#### Data supplied:
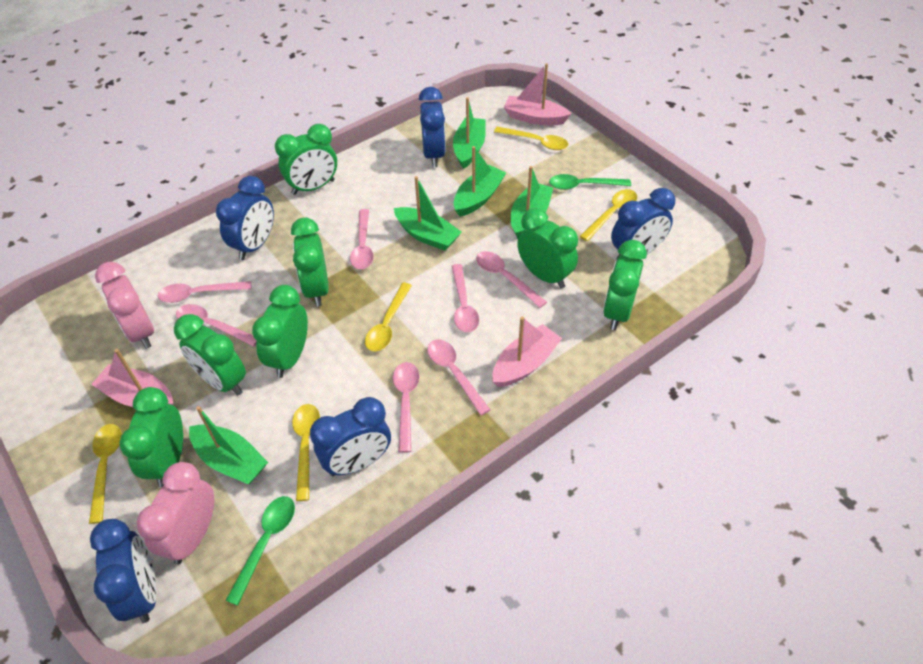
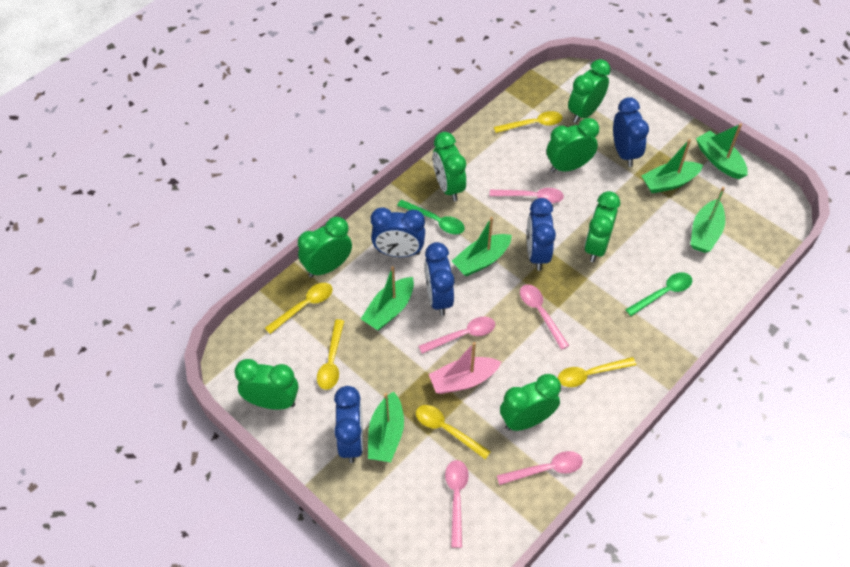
green boat: 5 -> 6
pink boat: 3 -> 1
pink clock: 2 -> 0
pink spoon: 7 -> 5

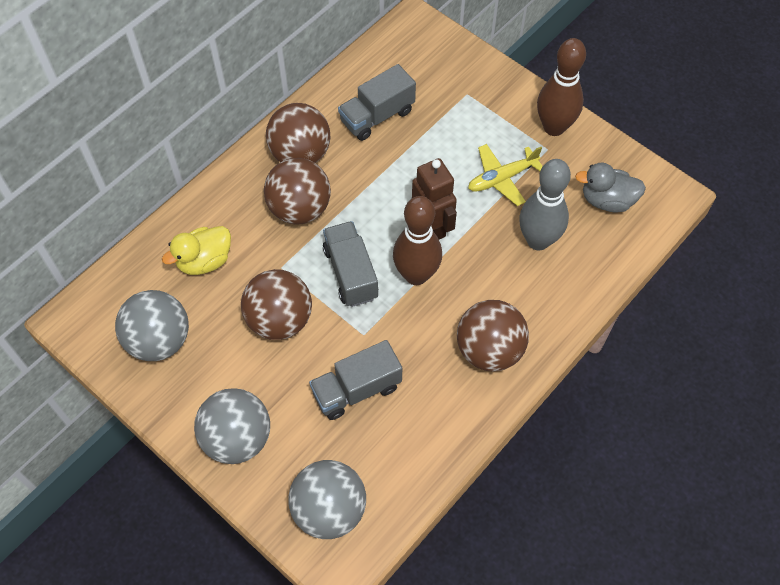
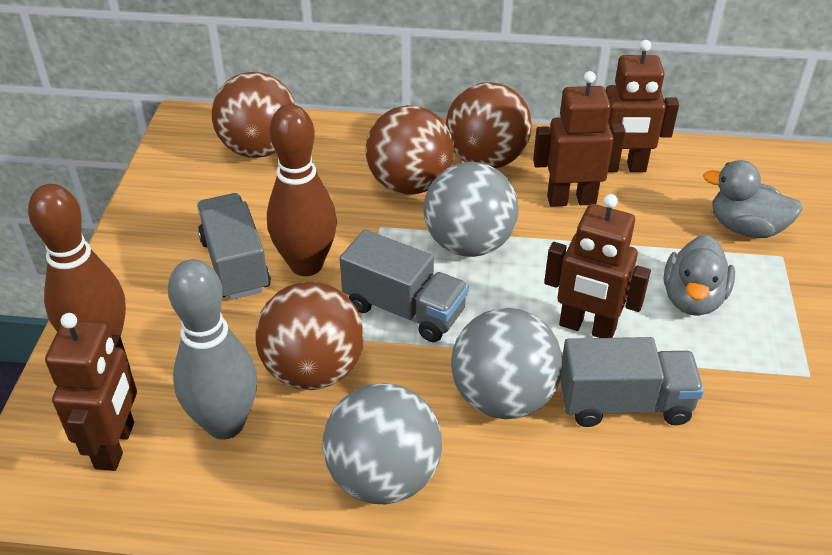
brown robot: 1 -> 4
grey duck: 1 -> 2
yellow duck: 1 -> 0
yellow plane: 1 -> 0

#### What is needed:
Please copy the data above exactly, omitting the pictures.

#### Completed exercise:
green boat: 5 -> 6
pink boat: 3 -> 1
pink clock: 2 -> 0
pink spoon: 7 -> 5

brown robot: 1 -> 4
grey duck: 1 -> 2
yellow duck: 1 -> 0
yellow plane: 1 -> 0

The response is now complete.